(Dataset entries)
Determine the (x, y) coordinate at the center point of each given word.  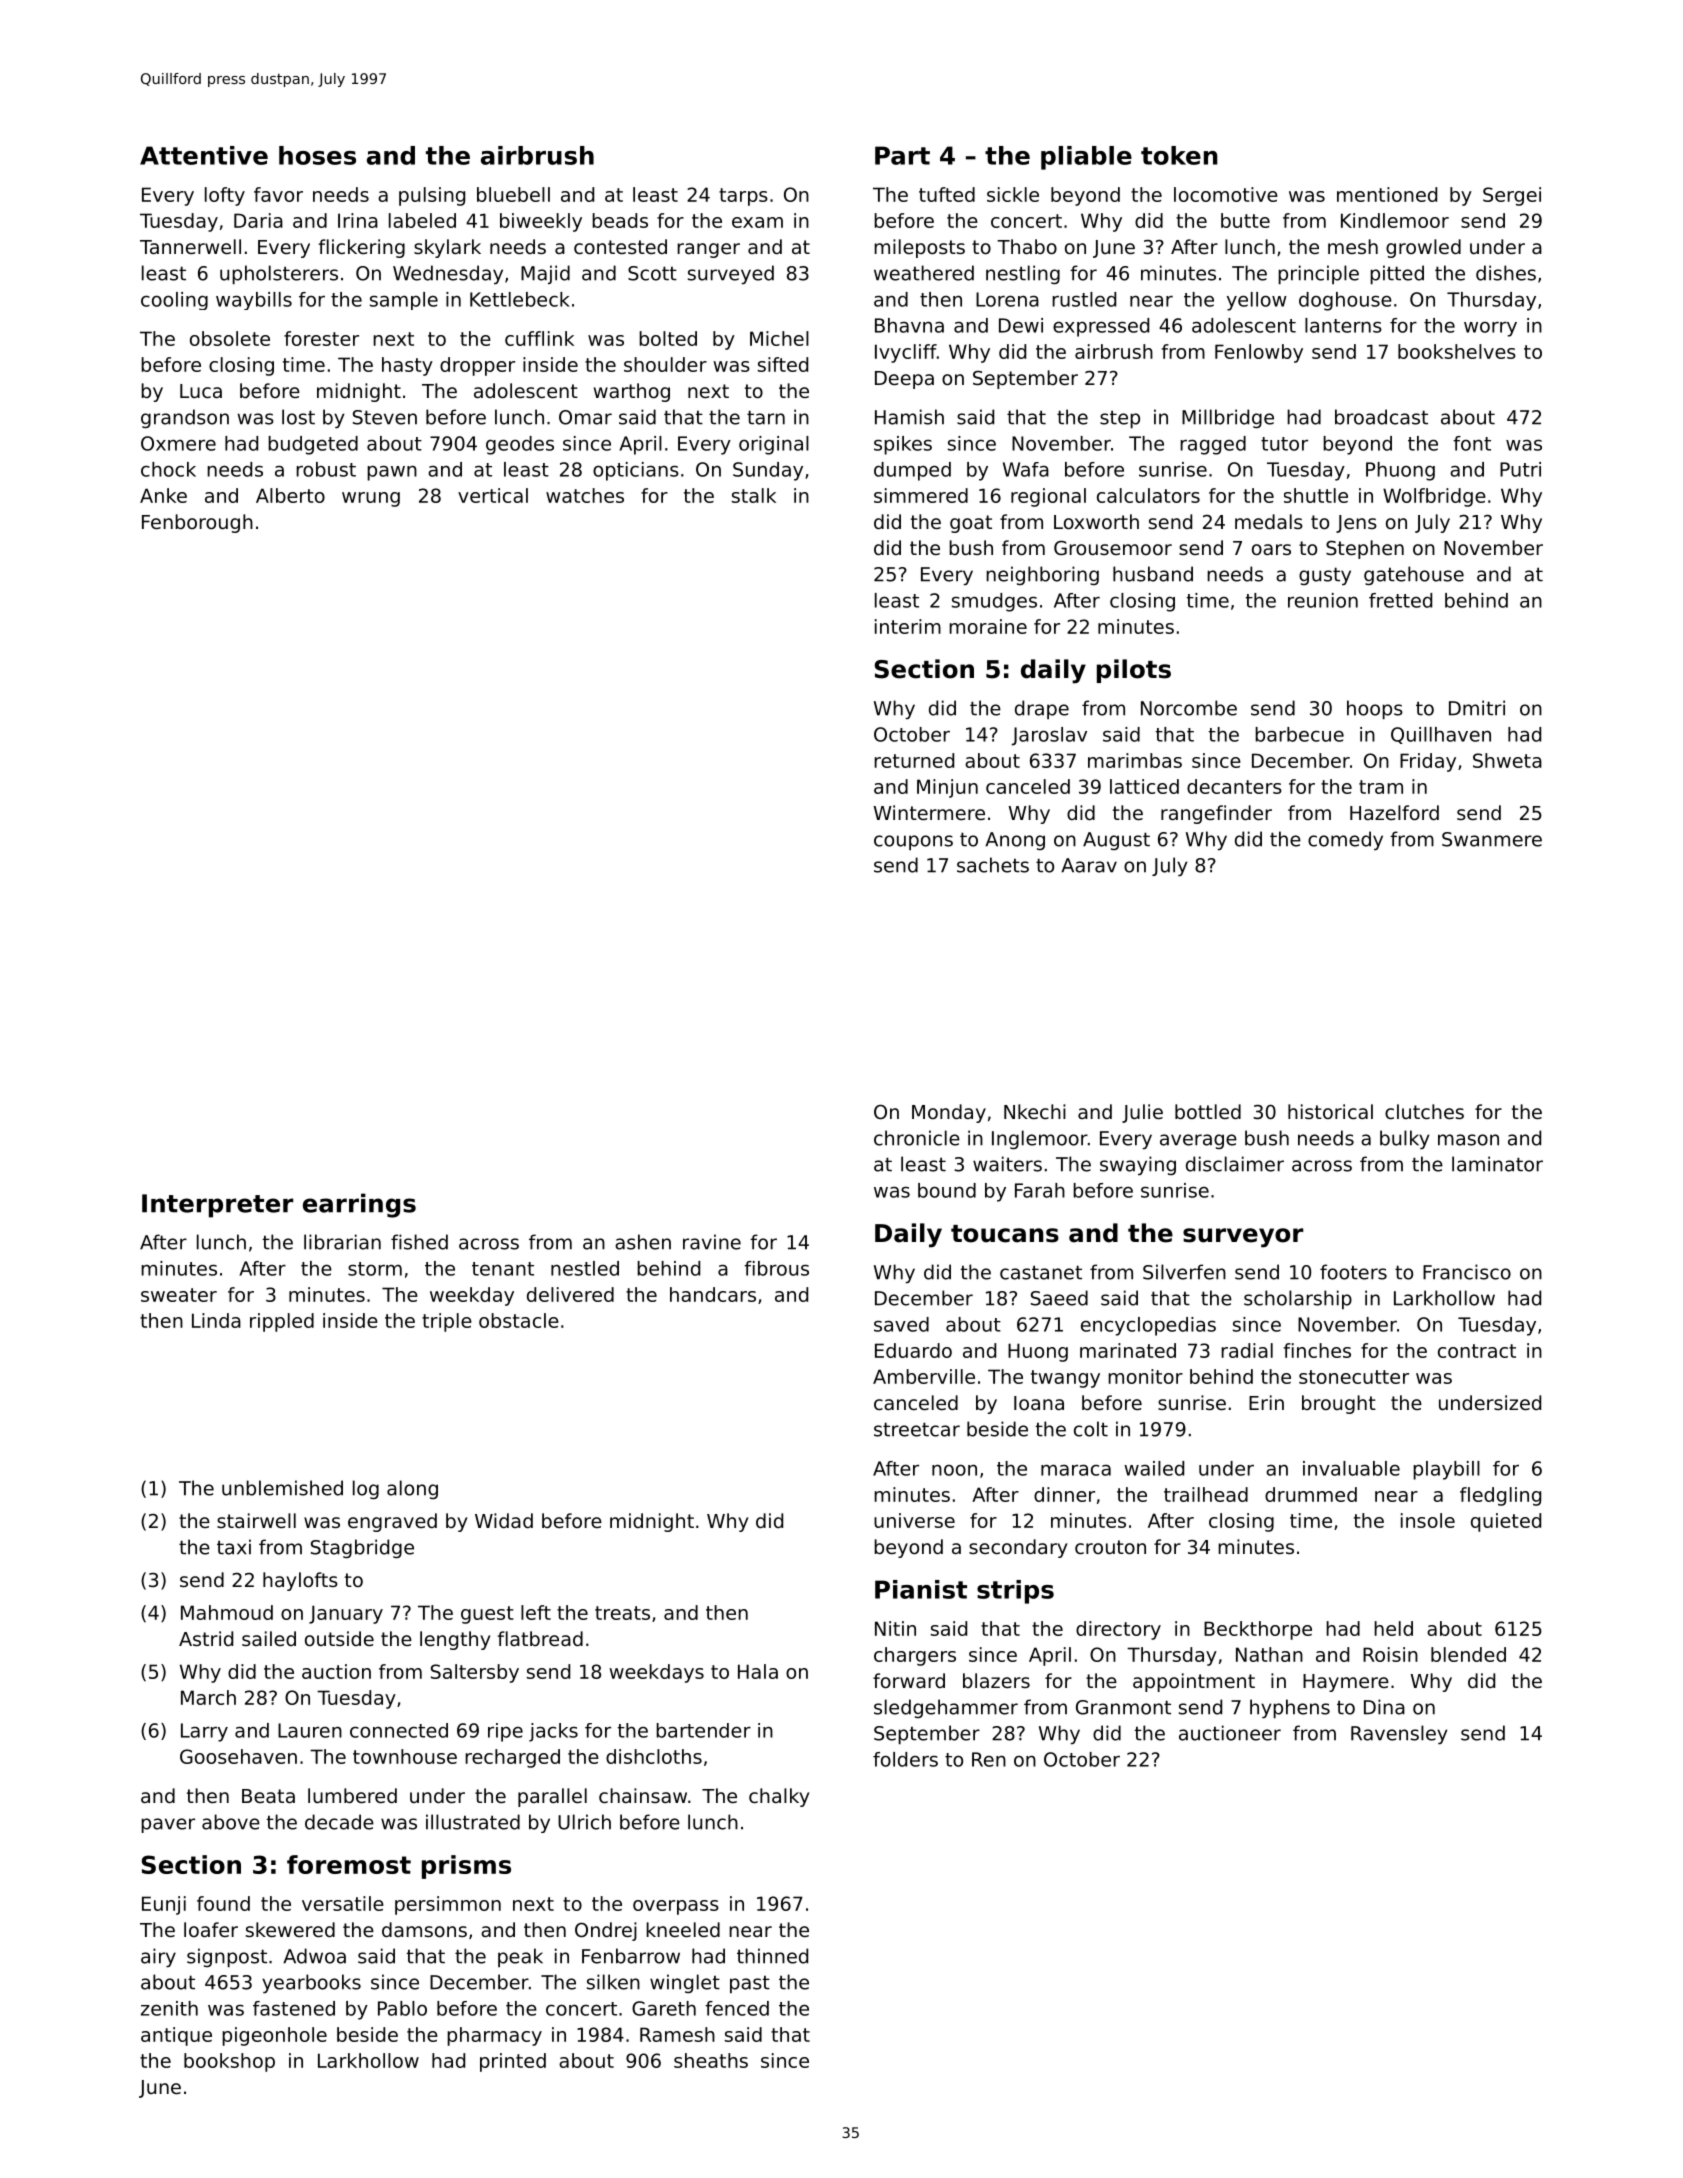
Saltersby (475, 1673)
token (1179, 155)
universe (914, 1520)
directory (1118, 1630)
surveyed (731, 275)
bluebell (513, 194)
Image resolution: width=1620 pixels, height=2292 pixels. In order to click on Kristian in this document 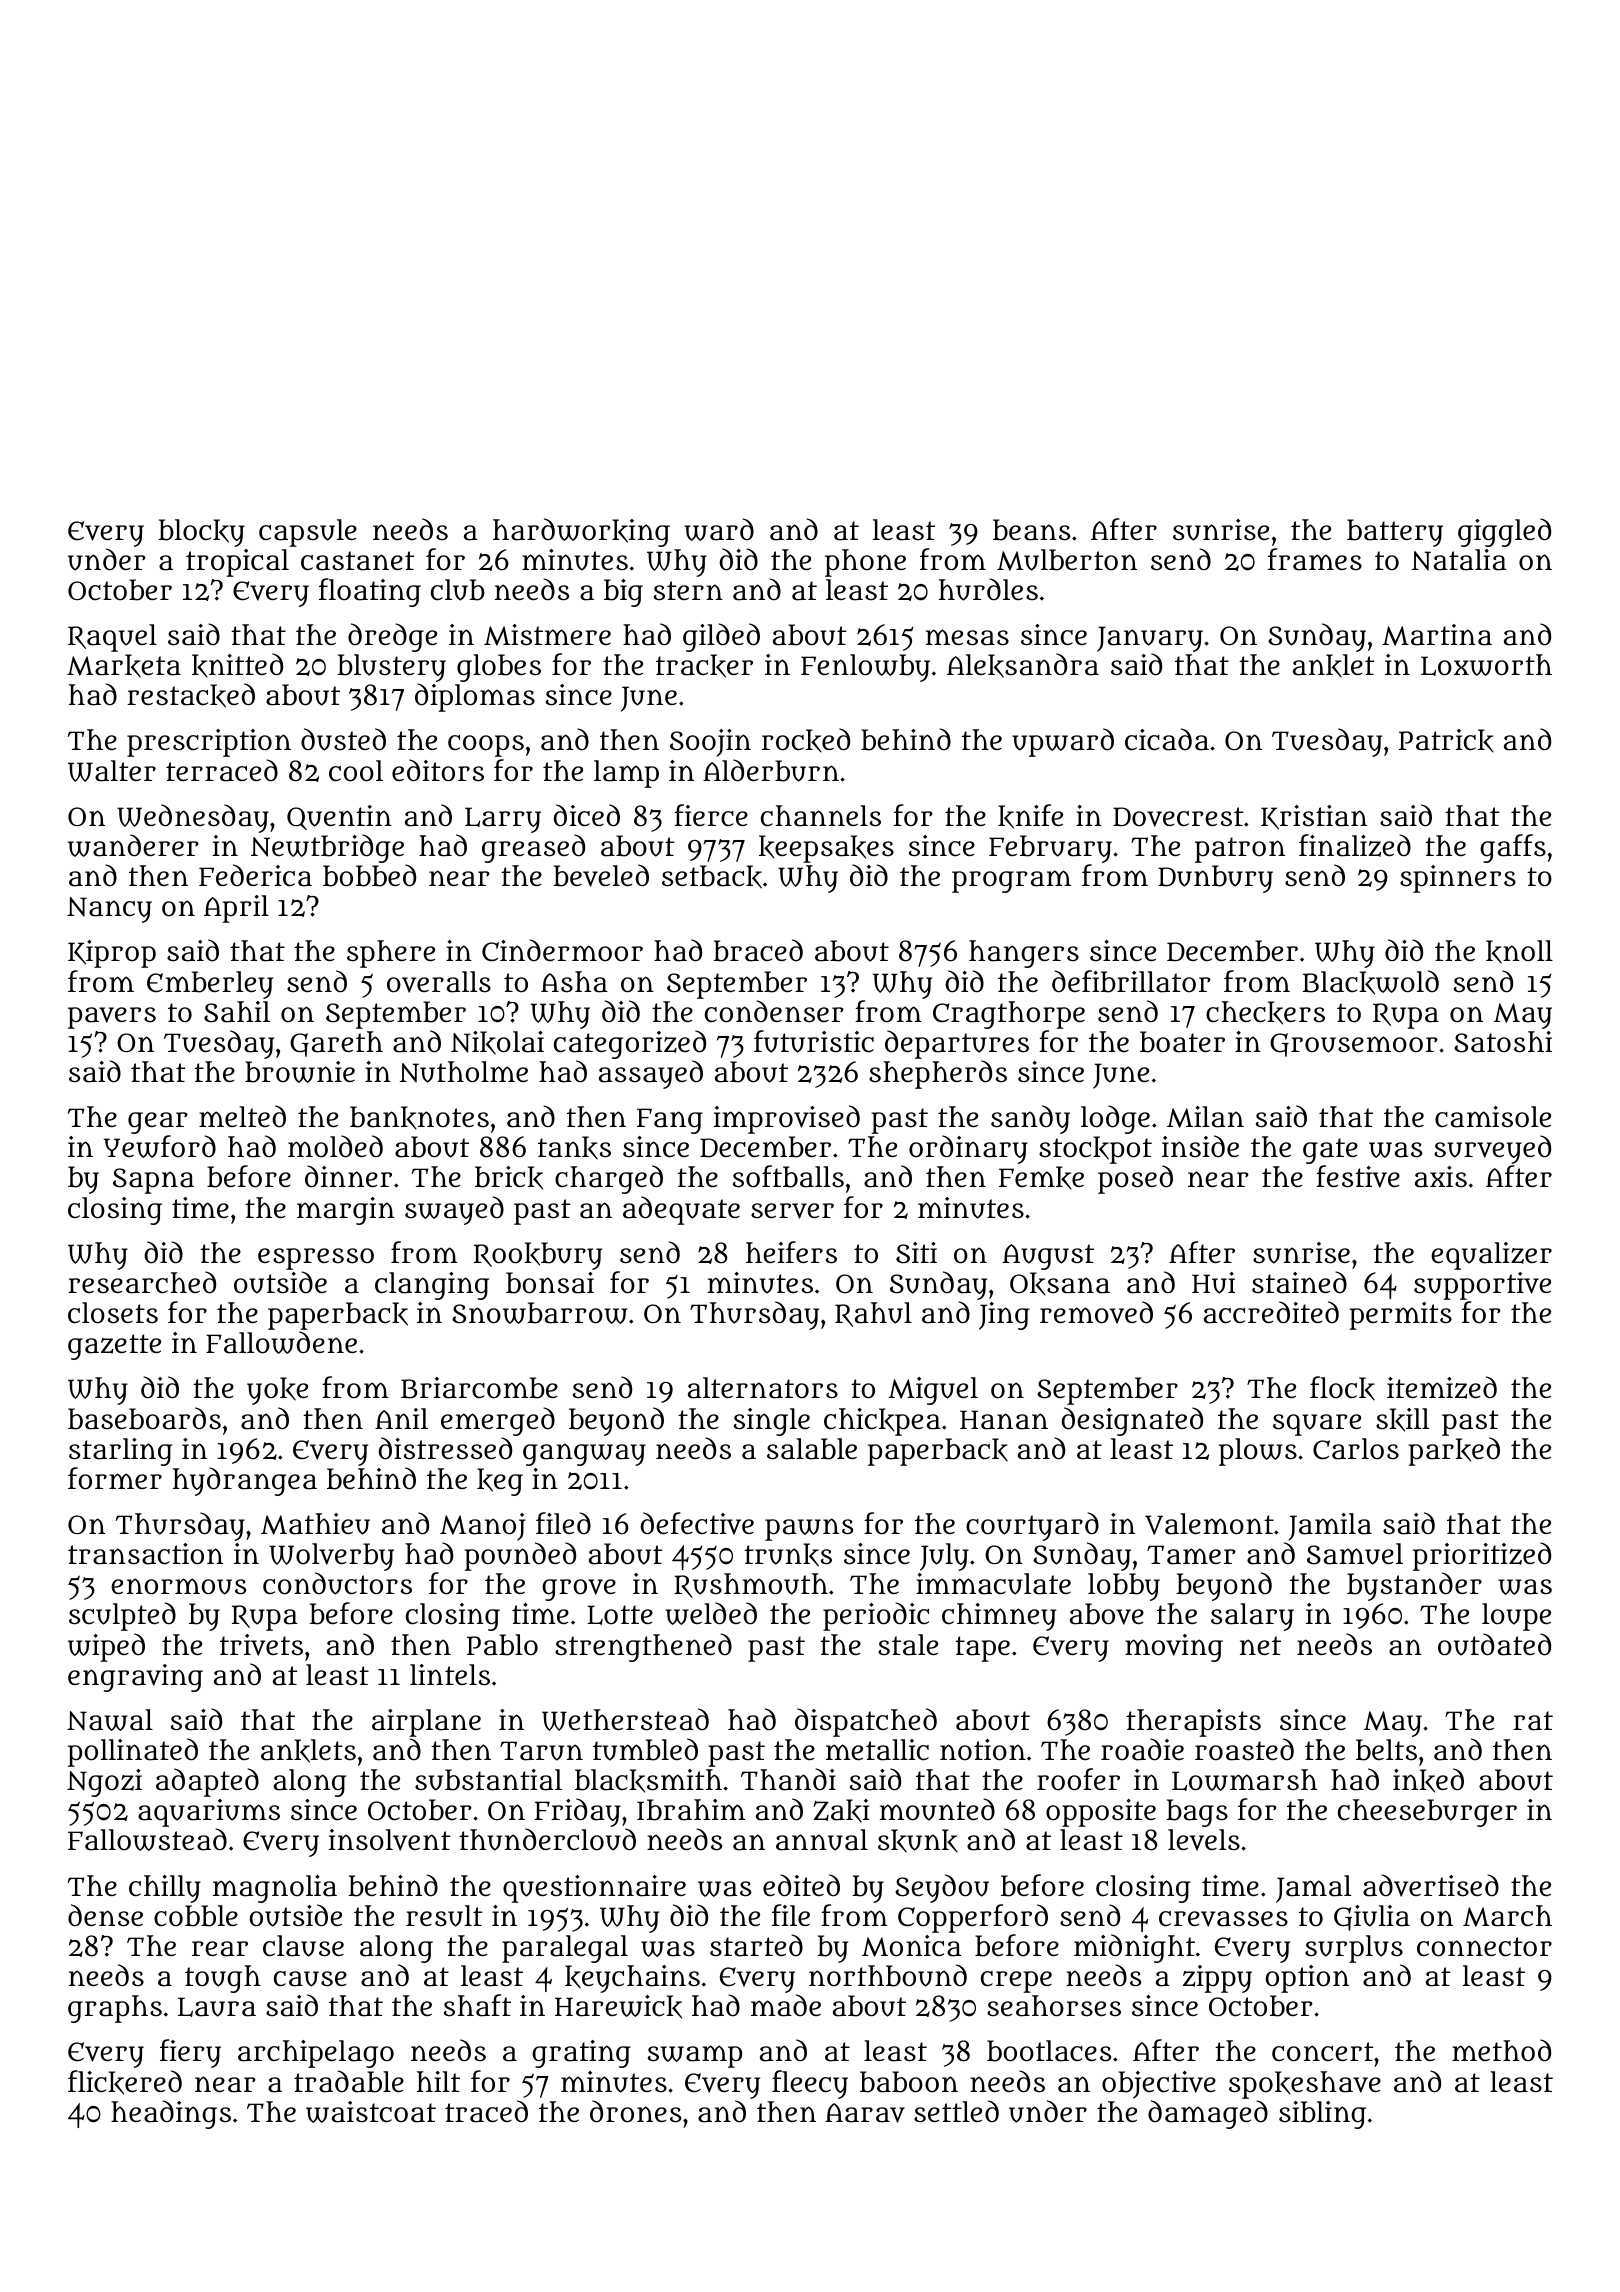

:: Request ::
Retype every line of the listing above word for word, omitting the pictures.

:: Problem solution ::
Determine the (x, y) coordinate at the center point of each given word.  
Saltersby (475, 1673)
token (1179, 155)
universe (914, 1520)
directory (1118, 1630)
surveyed (731, 275)
bluebell (513, 194)
Image resolution: width=1620 pixels, height=2292 pixels. In order to click on Kristian in this document 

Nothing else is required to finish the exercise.